# WORK TASK
Go to the line containing "black slope A2:A3" in the records below and print it and every following line exactly, on through the line containing "black plate E3:E4", then stop.

# DATASET
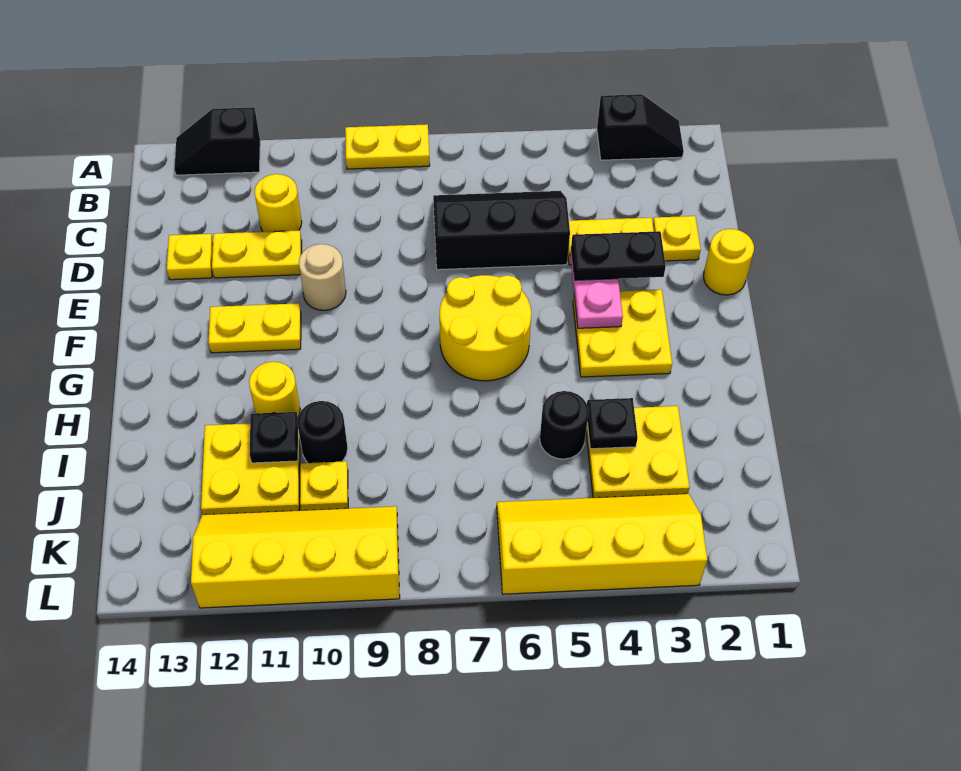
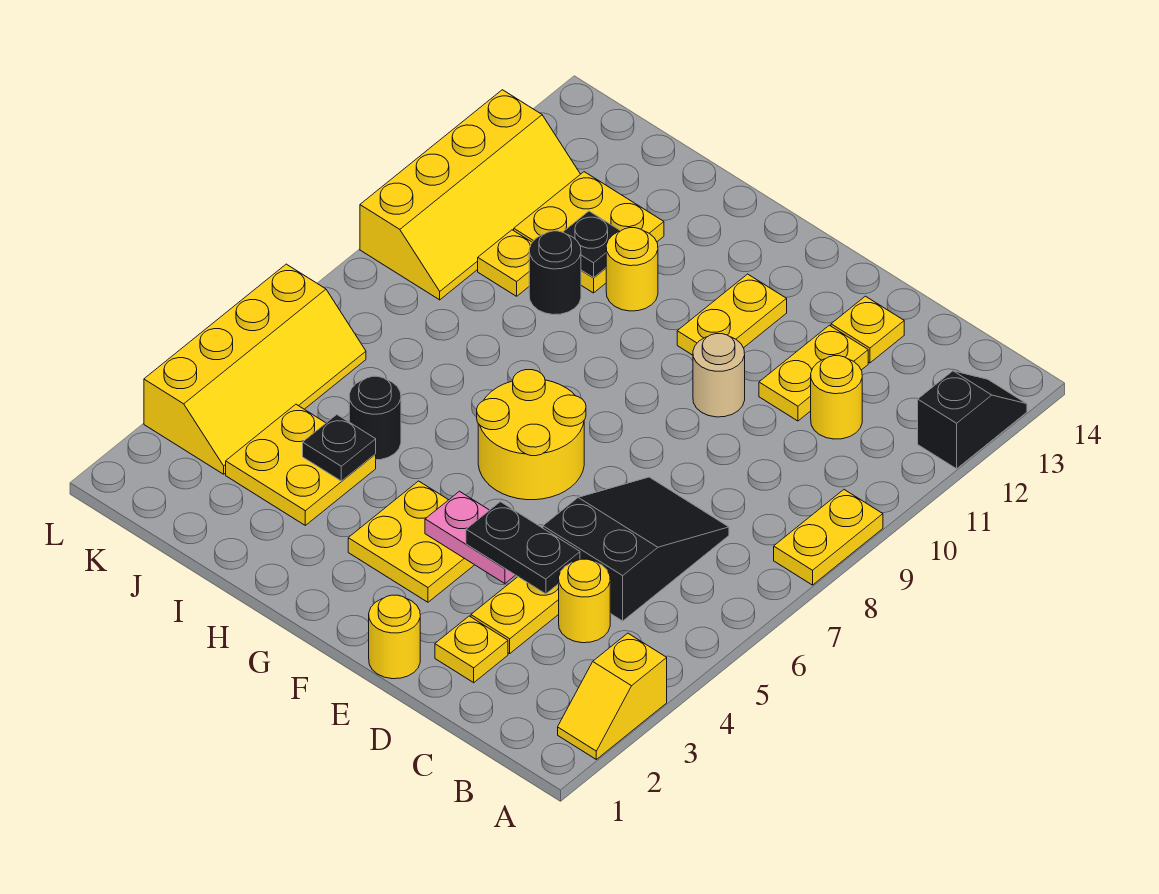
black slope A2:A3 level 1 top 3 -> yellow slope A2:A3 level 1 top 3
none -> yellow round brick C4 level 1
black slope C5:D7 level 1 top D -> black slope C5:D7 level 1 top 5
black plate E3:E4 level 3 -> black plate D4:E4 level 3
--
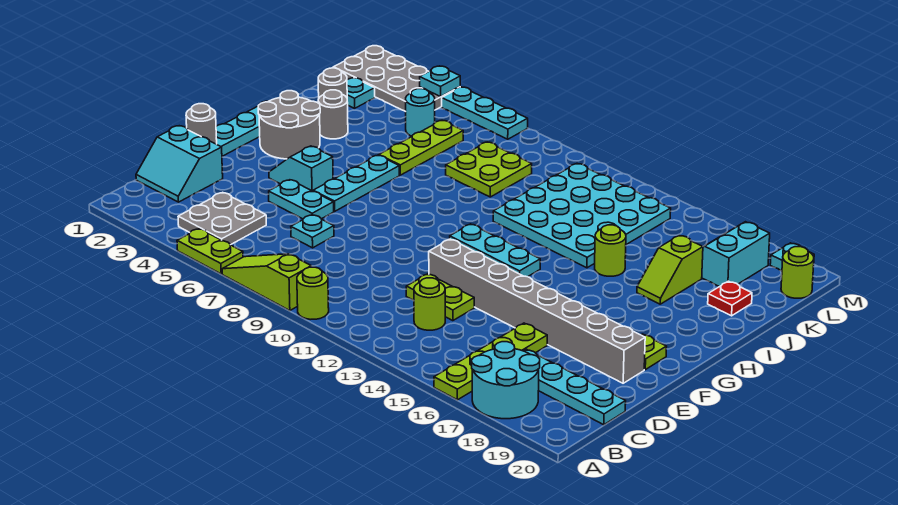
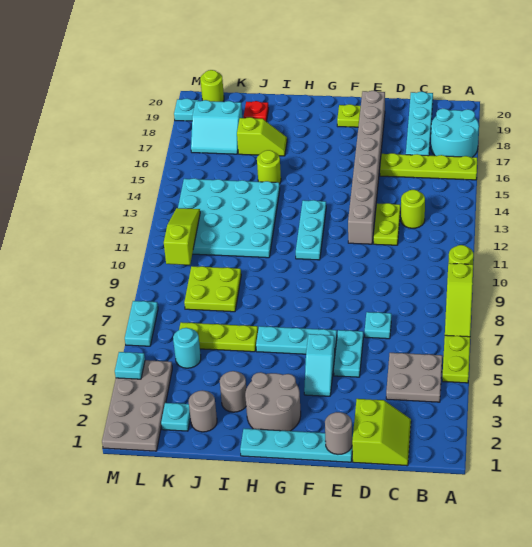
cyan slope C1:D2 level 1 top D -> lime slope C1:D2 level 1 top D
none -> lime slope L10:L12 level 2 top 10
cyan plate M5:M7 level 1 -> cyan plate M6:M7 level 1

# EXERCISE RESPONSE
black slope A2:A3 level 1 top 3 -> yellow slope A2:A3 level 1 top 3
none -> yellow round brick C4 level 1
black slope C5:D7 level 1 top D -> black slope C5:D7 level 1 top 5
black plate E3:E4 level 3 -> black plate D4:E4 level 3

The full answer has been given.